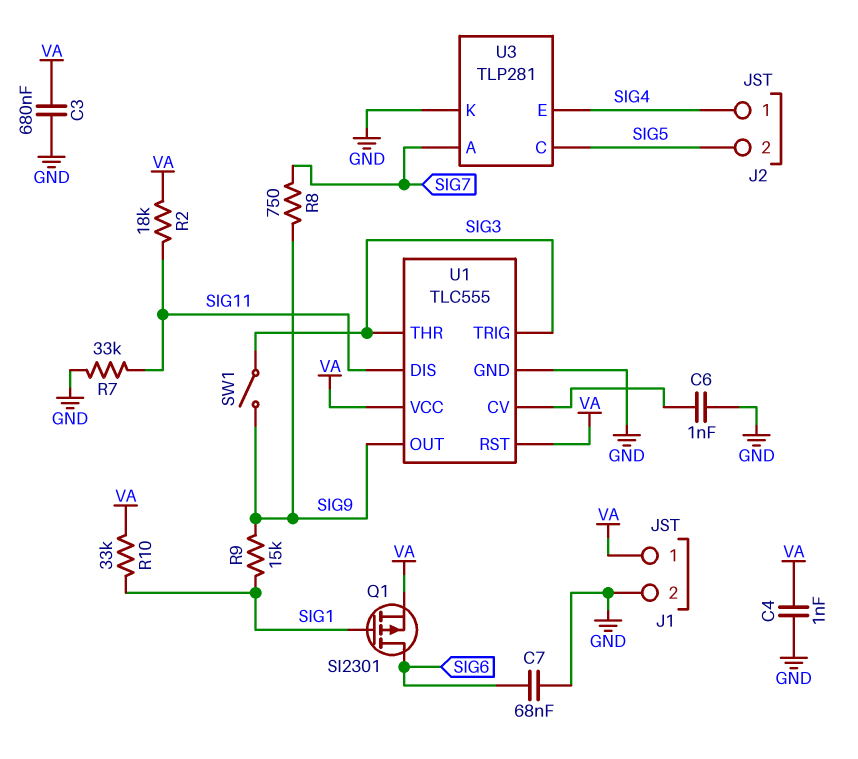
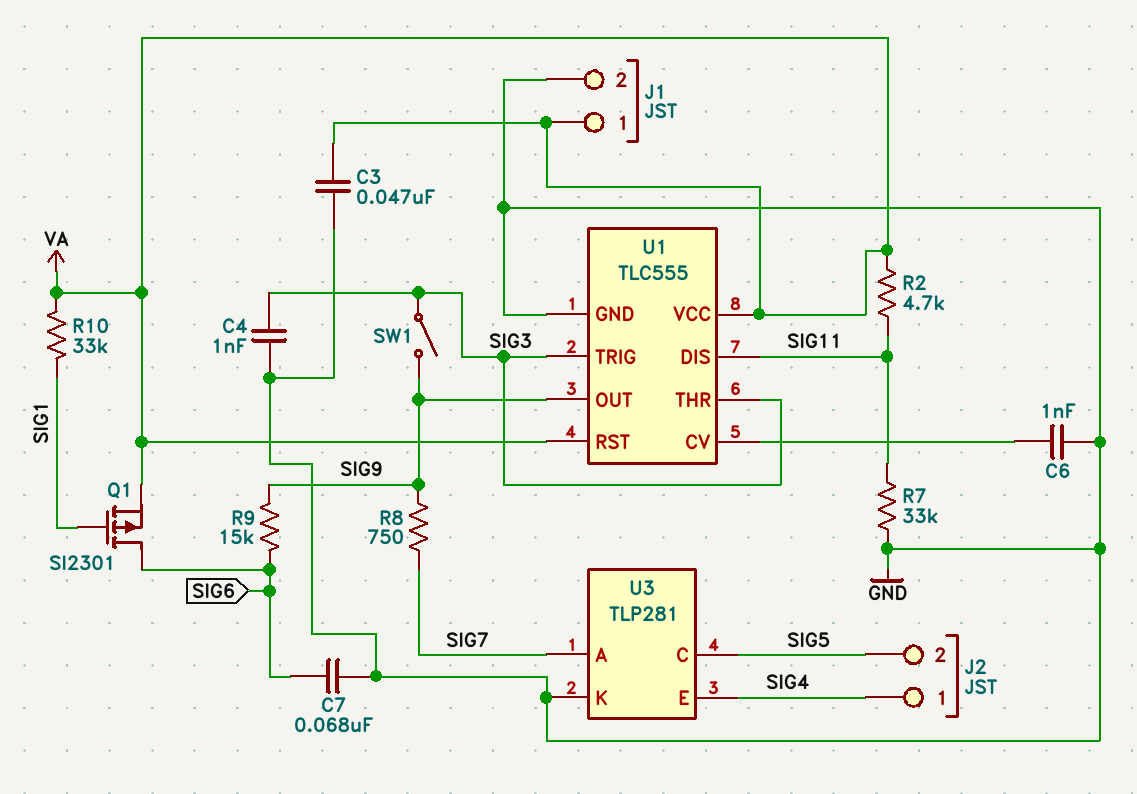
C3: 680nF (GND, VA) -> 47nF (GND, VA)
C4: 1nF (GND, VA) -> 1nF (GND, SIG3)
R2: 18k (SIG11, VA) -> 4.7k (SIG11, VA)
R9: 15k (SIG1, SIG9) -> 15k (SIG6, SIG9)

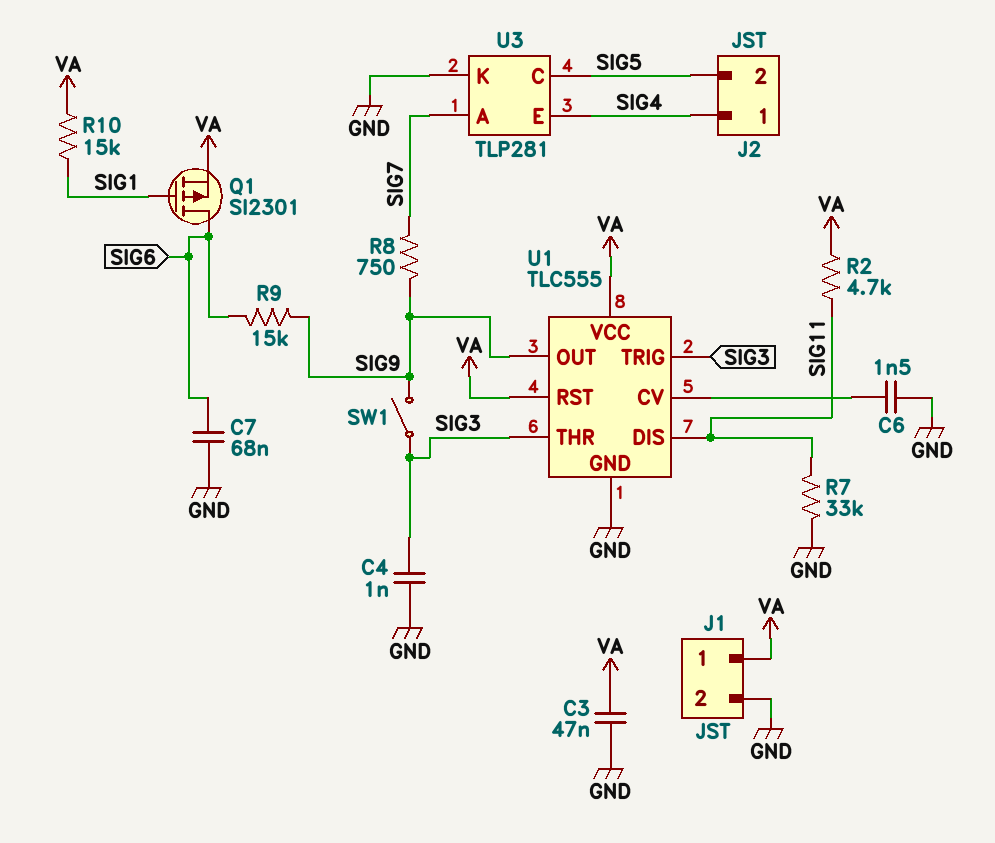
C6: 1nF (GND, U1/CV) -> 1.5nF (GND, U1/CV)
R10: 33k (SIG1, VA) -> 15k (SIG1, VA)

○ ○ ○ ○ ○

Retype the data above exactly; pictures are not part of the copy.

C3: 680nF (GND, VA) -> 47nF (GND, VA)
C4: 1nF (GND, VA) -> 1nF (GND, SIG3)
R2: 18k (SIG11, VA) -> 4.7k (SIG11, VA)
R9: 15k (SIG1, SIG9) -> 15k (SIG6, SIG9)

C6: 1nF (GND, U1/CV) -> 1.5nF (GND, U1/CV)
R10: 33k (SIG1, VA) -> 15k (SIG1, VA)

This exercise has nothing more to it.